> [Exercise details]:
Among the entries below, find the line with "C3: 33nF (+9V, RESET) -> 33nF (GND, RESET)", then quote it and each following line up to and including the line with "R3: 4.7k (+9V, SDA) -> 1.5k (+9V, SDA)", and nothing else.

> [Exercise data]:
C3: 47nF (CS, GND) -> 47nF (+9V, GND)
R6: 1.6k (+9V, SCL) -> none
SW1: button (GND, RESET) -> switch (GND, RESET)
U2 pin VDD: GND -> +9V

--

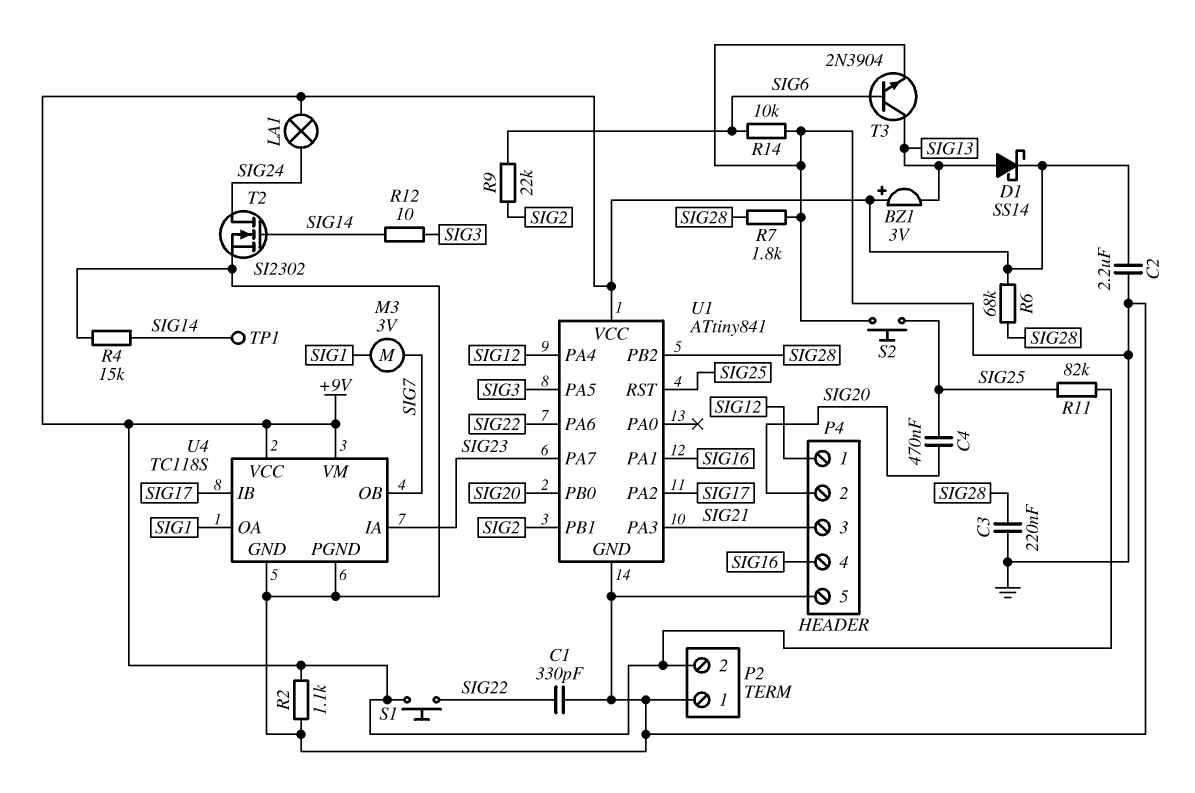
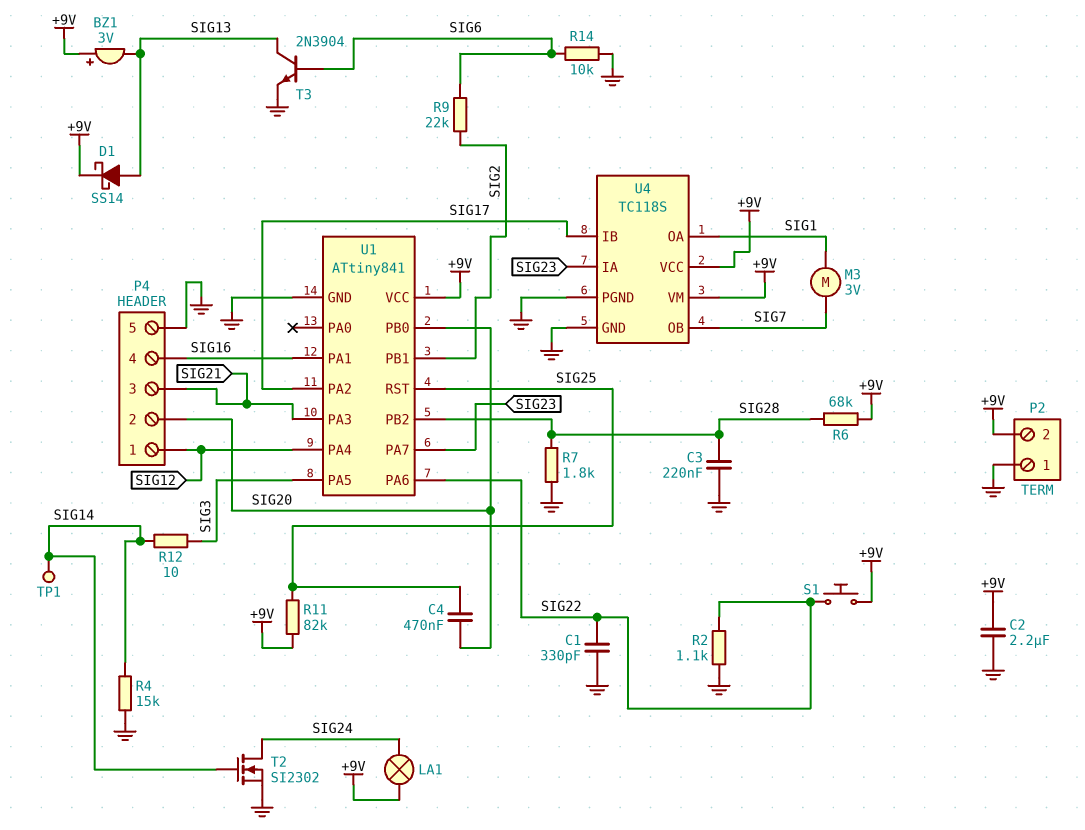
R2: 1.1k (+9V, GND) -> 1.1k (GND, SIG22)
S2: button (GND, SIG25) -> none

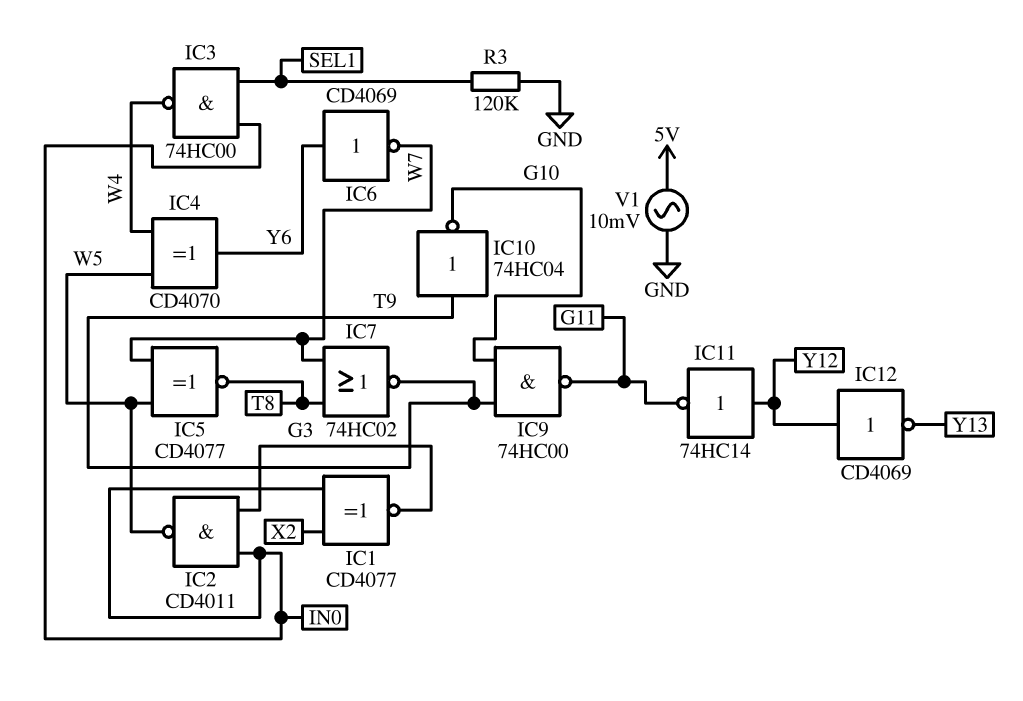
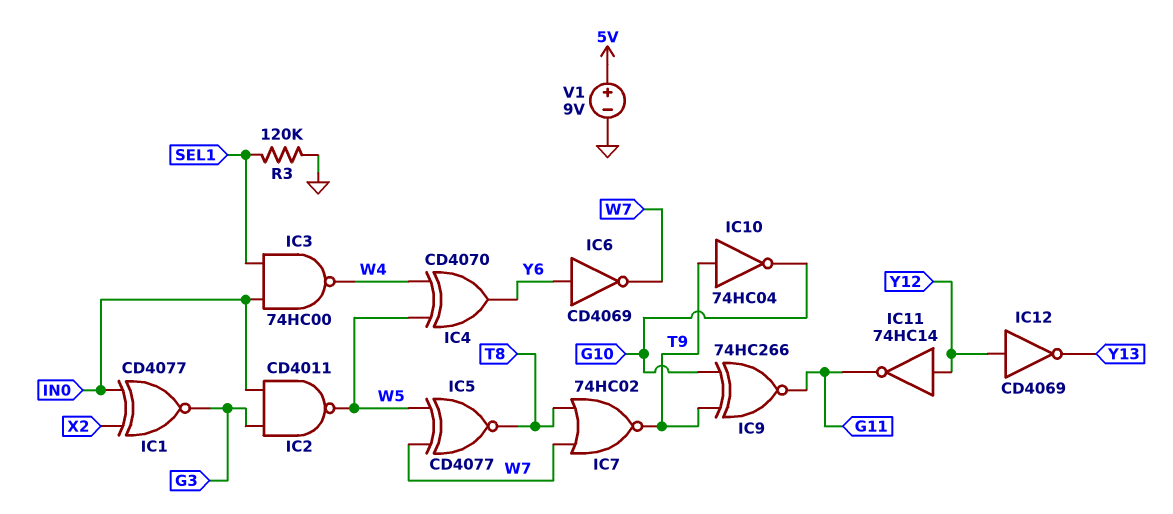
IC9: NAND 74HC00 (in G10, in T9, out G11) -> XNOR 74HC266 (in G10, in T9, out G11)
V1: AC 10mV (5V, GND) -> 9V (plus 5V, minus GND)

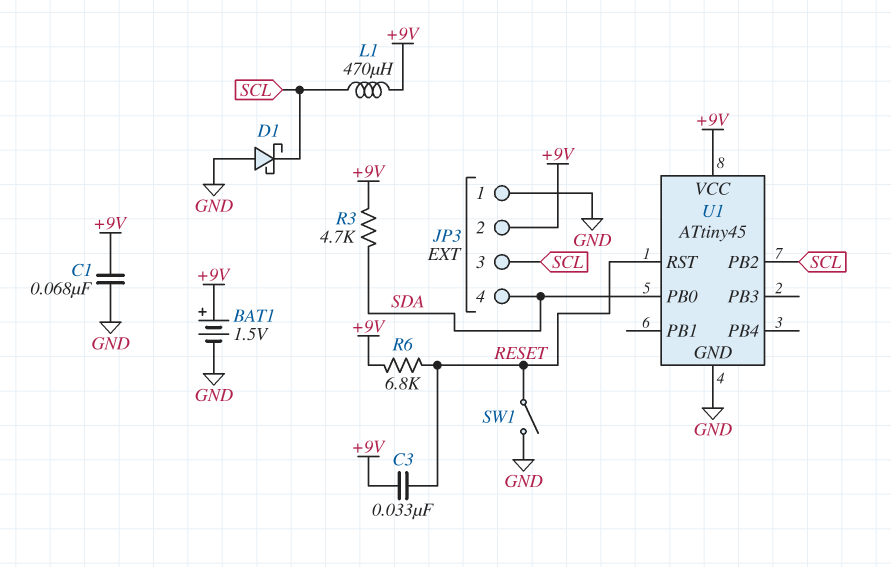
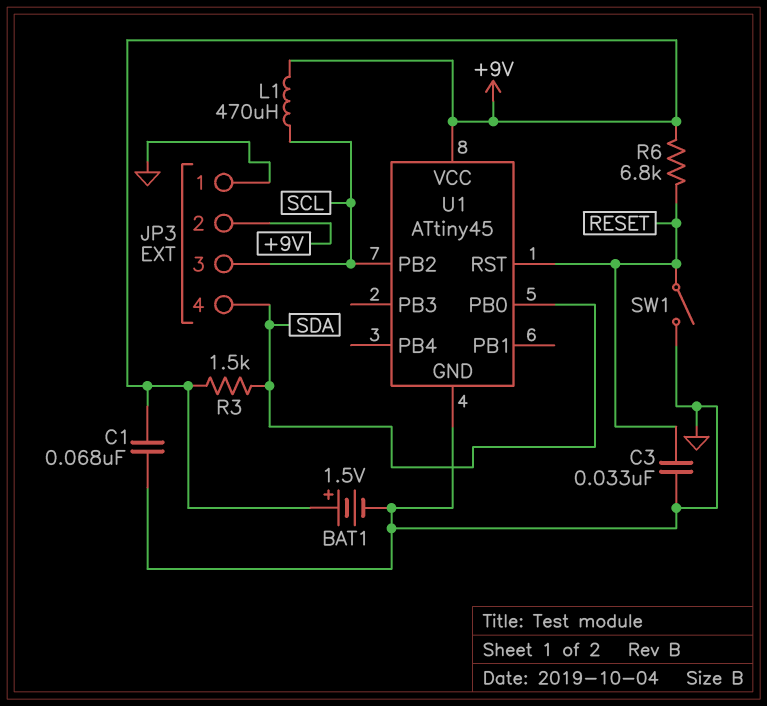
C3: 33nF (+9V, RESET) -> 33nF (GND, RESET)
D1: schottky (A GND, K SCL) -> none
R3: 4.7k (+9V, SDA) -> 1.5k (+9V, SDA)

> [Answer to this exercise]:
C3: 33nF (+9V, RESET) -> 33nF (GND, RESET)
D1: schottky (A GND, K SCL) -> none
R3: 4.7k (+9V, SDA) -> 1.5k (+9V, SDA)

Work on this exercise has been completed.